Assigned task: I would like the lines below, from the one with "[(475,37),(446,37),(447,98),(506,98),(504,18),(473,19),(475,37)]" through the one with "[(143,68),(102,78),(114,124),(155,114),(143,68)]", copied exactly and without any pictures.

Material provided:

------------------------------

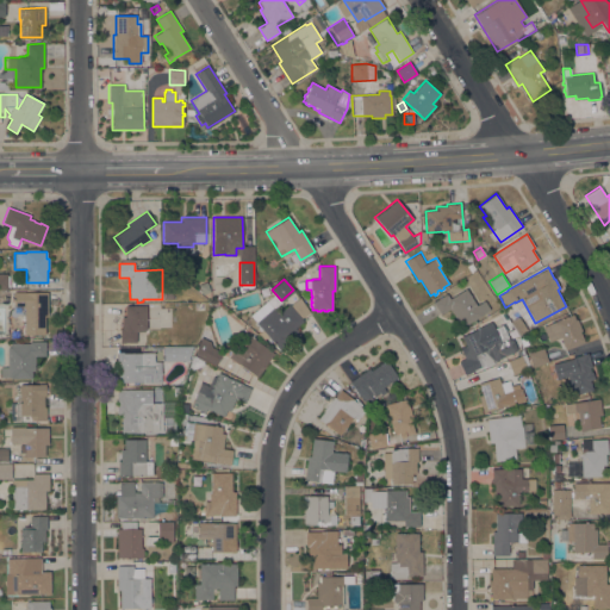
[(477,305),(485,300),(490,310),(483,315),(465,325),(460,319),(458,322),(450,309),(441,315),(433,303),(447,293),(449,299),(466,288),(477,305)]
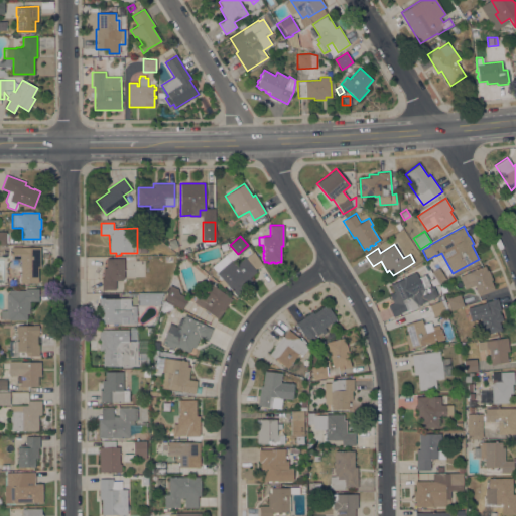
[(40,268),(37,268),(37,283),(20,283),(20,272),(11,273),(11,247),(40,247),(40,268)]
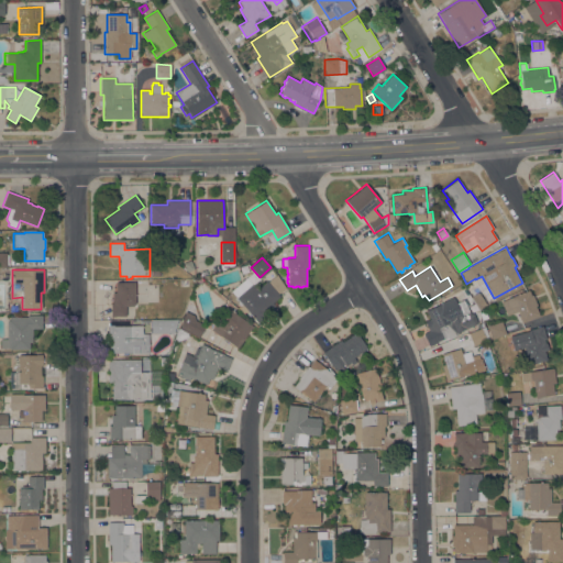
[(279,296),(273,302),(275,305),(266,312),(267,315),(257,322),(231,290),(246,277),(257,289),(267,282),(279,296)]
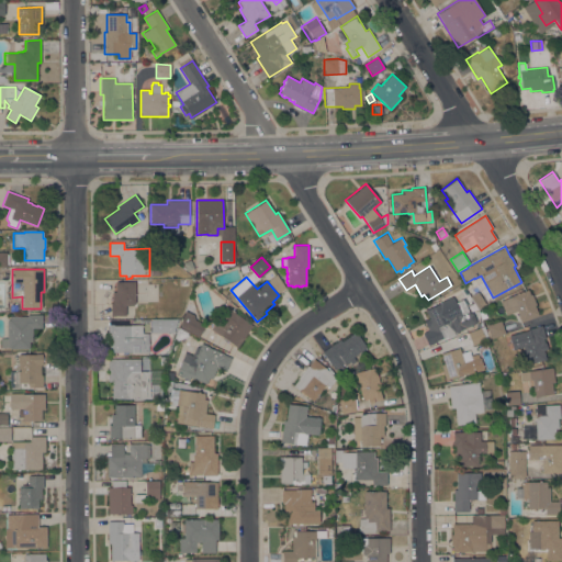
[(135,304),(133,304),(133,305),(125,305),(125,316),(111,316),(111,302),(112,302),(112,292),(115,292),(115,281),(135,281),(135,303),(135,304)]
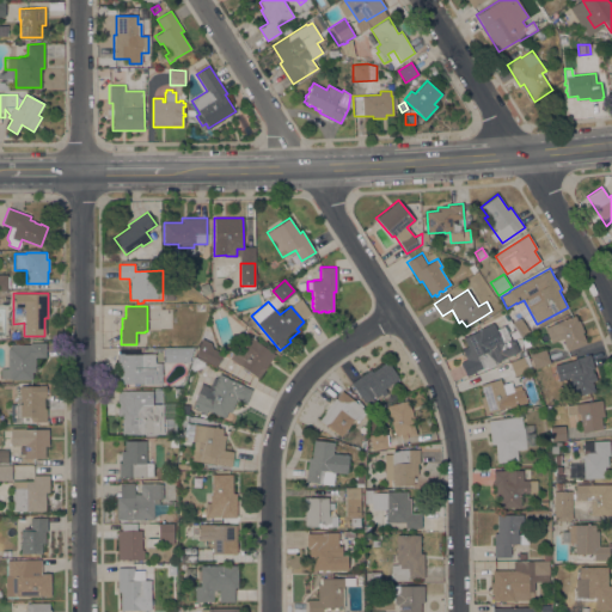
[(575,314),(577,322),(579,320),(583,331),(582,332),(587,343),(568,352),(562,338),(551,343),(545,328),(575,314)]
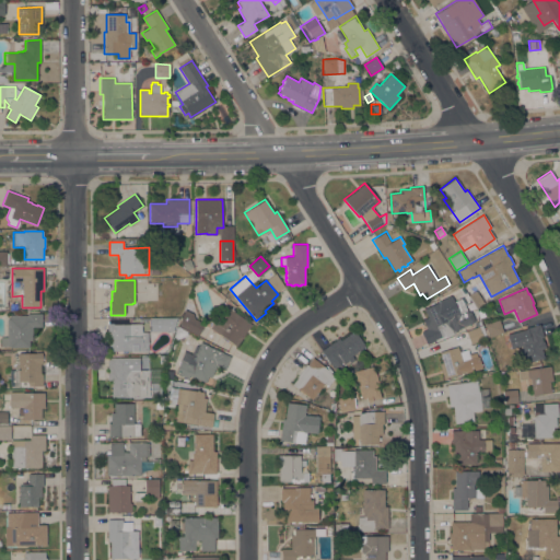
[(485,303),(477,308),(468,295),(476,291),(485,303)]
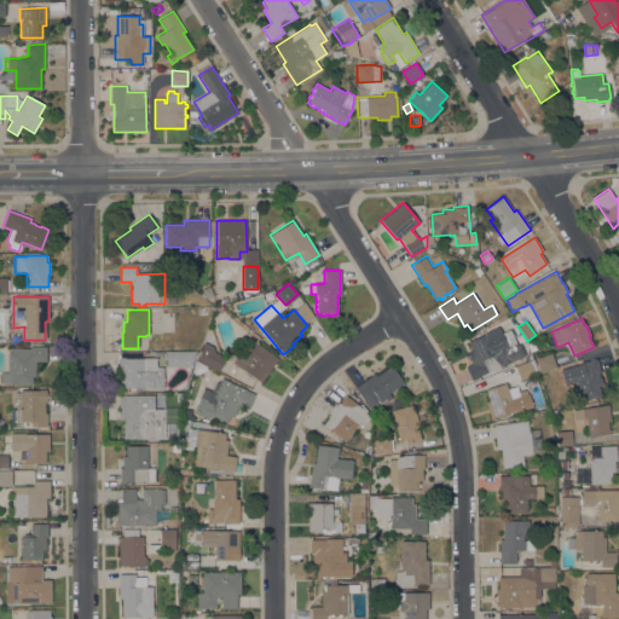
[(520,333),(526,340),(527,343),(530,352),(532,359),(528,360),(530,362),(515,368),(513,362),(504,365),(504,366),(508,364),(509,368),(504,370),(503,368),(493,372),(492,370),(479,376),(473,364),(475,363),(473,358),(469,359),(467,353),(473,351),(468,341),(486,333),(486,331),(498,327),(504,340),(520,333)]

------------------------------

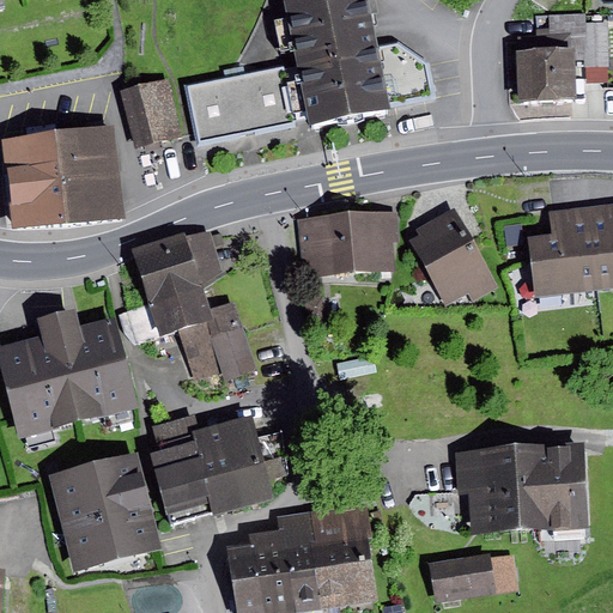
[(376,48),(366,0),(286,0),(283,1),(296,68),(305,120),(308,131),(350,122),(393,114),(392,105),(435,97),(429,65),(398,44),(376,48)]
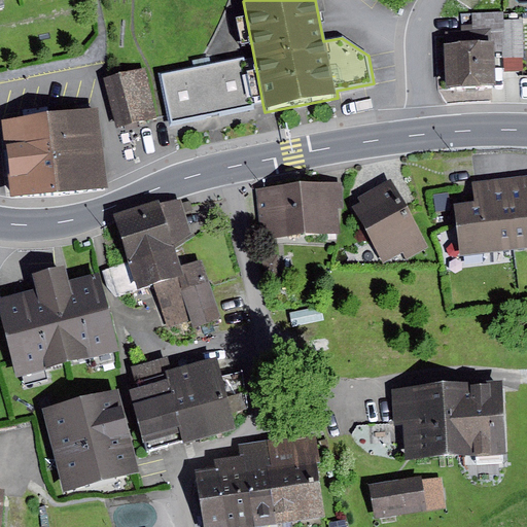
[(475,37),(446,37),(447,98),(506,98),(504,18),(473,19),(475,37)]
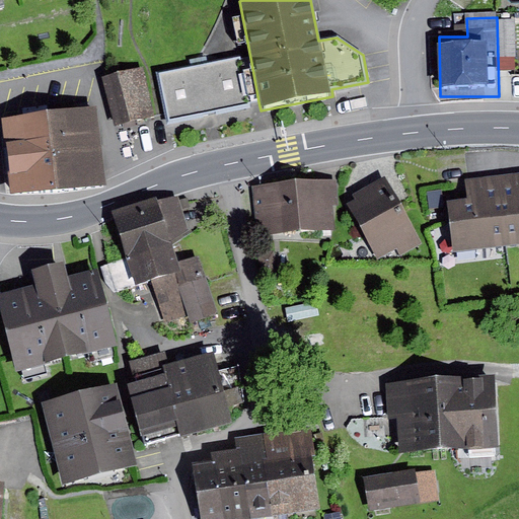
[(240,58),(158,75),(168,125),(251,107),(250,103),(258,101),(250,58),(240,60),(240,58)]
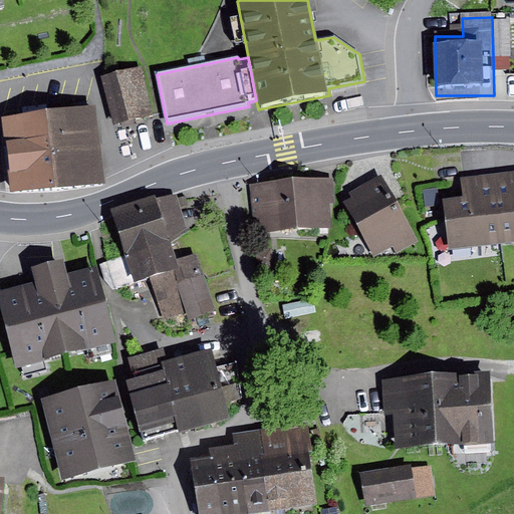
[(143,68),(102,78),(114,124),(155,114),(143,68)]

------------------------------

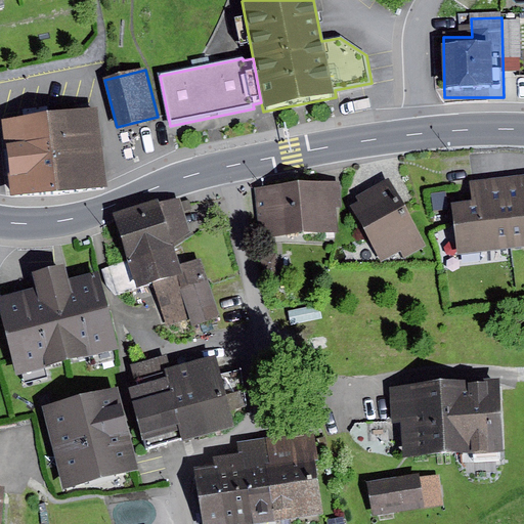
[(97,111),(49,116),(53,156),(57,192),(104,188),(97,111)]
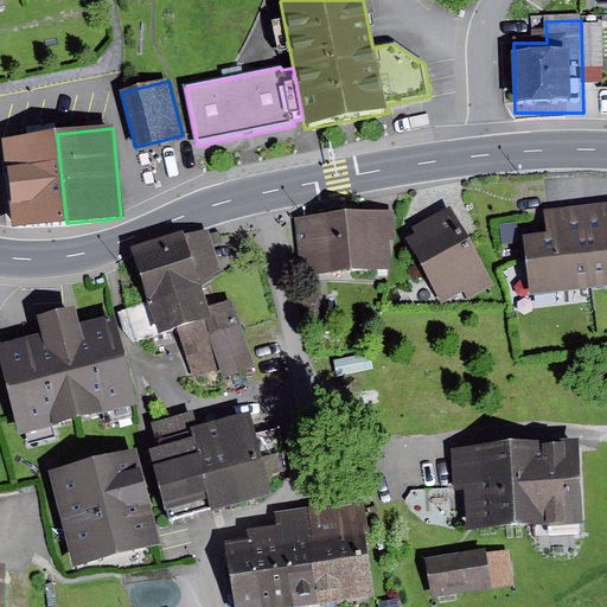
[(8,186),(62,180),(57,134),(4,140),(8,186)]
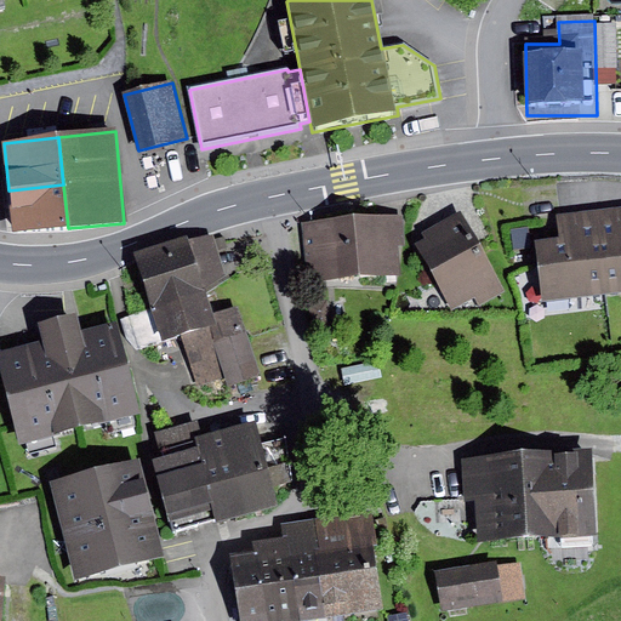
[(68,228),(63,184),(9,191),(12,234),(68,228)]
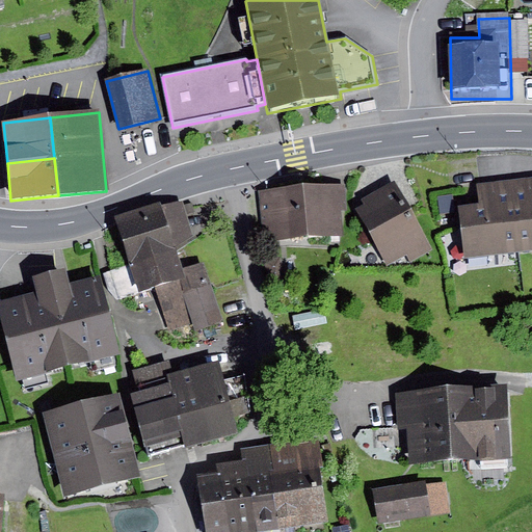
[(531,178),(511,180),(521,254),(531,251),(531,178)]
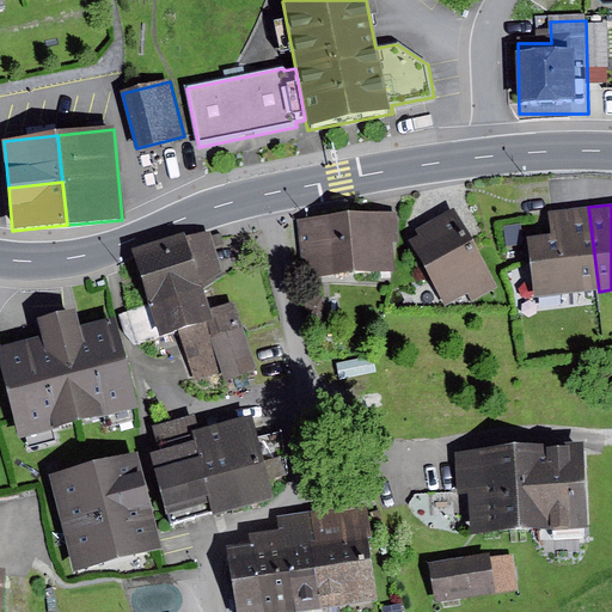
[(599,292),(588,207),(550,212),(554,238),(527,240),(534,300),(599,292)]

------------------------------

Written answer:
[(475,37),(446,37),(447,98),(506,98),(504,18),(473,19),(475,37)]
[(240,58),(158,75),(168,125),(251,107),(250,103),(258,101),(250,58),(240,60),(240,58)]
[(143,68),(102,78),(114,124),(155,114),(143,68)]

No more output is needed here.